--- DATA EXTRACT ---
□ □ □

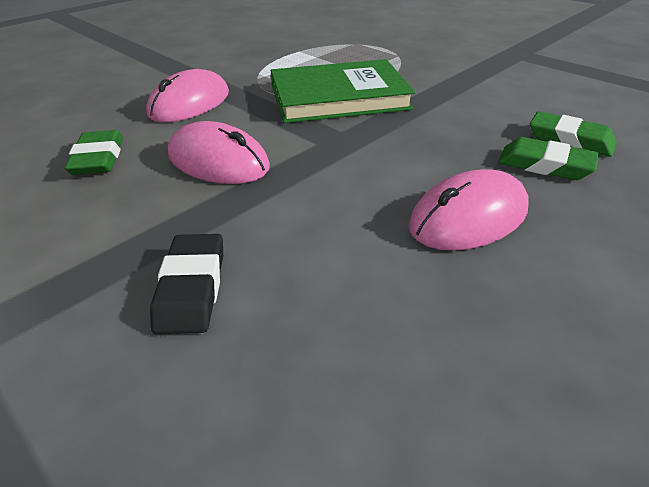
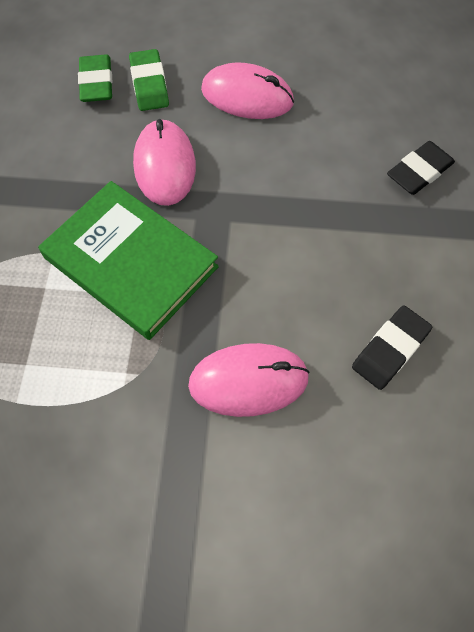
camera: 130 degrees left, 25 degrees up
(98, 158) = (390, 349): green eraser -> black eraser
(218, 161) = (313, 262): pink mouse -> pink mouse (165, 165)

□ □ □

--- TASK INSTRUCTIONS ---
The expected answer is an unaltered copy of the listing, images removed.

--- ANSWER TO THE EXERCISE ---
camera: 130 degrees left, 25 degrees up
(98, 158) = (390, 349): green eraser -> black eraser
(218, 161) = (313, 262): pink mouse -> pink mouse (165, 165)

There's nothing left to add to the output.